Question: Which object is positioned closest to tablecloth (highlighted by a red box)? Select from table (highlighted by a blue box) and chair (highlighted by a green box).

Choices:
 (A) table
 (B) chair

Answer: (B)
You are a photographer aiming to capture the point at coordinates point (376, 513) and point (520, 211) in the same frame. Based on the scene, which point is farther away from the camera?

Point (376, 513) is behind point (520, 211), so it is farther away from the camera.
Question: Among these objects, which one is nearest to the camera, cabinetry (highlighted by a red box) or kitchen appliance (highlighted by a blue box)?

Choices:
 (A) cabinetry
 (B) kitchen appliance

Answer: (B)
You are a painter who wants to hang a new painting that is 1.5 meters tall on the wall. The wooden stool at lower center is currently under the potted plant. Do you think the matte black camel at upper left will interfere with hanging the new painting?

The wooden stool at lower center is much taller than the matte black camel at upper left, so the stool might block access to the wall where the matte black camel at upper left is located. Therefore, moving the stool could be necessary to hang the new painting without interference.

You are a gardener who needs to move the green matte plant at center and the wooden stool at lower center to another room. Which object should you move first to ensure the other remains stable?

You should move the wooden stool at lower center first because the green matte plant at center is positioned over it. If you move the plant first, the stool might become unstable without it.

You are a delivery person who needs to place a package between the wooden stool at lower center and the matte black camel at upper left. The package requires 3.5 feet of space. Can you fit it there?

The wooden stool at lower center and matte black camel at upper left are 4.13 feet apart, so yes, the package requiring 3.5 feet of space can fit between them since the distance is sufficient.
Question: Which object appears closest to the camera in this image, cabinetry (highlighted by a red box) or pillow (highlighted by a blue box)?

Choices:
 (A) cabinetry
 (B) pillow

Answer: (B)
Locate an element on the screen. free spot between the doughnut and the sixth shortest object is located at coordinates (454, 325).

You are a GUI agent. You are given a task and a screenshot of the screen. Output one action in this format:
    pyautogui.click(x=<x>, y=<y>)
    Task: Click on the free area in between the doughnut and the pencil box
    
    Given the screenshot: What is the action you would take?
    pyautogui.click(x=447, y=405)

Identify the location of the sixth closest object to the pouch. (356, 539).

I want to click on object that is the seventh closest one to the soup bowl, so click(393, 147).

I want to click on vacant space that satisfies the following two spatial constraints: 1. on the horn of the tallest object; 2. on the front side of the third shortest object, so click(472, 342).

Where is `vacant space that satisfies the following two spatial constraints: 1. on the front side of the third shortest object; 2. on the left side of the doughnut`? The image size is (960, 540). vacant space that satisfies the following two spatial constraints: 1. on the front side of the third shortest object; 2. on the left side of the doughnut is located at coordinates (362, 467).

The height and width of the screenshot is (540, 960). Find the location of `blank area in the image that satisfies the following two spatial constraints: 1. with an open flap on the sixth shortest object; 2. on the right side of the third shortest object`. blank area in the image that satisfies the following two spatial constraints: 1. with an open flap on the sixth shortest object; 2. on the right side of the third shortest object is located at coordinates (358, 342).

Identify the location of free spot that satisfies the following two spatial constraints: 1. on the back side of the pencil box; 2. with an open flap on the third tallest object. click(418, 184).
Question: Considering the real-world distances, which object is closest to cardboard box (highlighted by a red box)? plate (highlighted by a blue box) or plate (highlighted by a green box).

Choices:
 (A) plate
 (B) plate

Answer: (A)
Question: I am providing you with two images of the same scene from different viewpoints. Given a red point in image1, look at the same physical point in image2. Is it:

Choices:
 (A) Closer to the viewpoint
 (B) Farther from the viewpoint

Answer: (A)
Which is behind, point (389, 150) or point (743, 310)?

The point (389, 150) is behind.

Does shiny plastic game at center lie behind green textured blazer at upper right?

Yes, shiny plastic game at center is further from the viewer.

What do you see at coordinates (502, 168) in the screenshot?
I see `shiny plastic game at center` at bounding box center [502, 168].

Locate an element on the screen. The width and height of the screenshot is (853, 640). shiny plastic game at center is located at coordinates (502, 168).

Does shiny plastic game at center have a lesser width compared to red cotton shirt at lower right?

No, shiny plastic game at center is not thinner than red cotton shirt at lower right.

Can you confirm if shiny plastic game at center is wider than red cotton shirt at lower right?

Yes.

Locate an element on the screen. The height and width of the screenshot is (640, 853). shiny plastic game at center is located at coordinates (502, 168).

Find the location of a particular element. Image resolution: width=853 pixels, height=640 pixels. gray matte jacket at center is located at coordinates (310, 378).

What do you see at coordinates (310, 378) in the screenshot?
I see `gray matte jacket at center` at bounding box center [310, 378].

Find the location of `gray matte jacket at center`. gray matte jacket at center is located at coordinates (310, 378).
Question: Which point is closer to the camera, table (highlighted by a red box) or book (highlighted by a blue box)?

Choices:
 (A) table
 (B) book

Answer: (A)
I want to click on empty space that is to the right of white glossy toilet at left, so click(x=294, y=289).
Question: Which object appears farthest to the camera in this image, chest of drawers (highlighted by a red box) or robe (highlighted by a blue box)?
********
→ **TASK DETAILS**
Report every line of the material above that contains the word "black", copying each such line in full.

→ **SOLUTION TO THIS TASK**
You are a painter who wants to hang a new painting that is 1.5 meters tall on the wall. The wooden stool at lower center is currently under the potted plant. Do you think the matte black camel at upper left will interfere with hanging the new painting?
The wooden stool at lower center is much taller than the matte black camel at upper left, so the stool might block access to the wall where the matte black camel at upper left is located. Therefore, moving the stool could be necessary to hang the new painting without interference.
You are a delivery person who needs to place a package between the wooden stool at lower center and the matte black camel at upper left. The package requires 3.5 feet of space. Can you fit it there?
The wooden stool at lower center and matte black camel at upper left are 4.13 feet apart, so yes, the package requiring 3.5 feet of space can fit between them since the distance is sufficient.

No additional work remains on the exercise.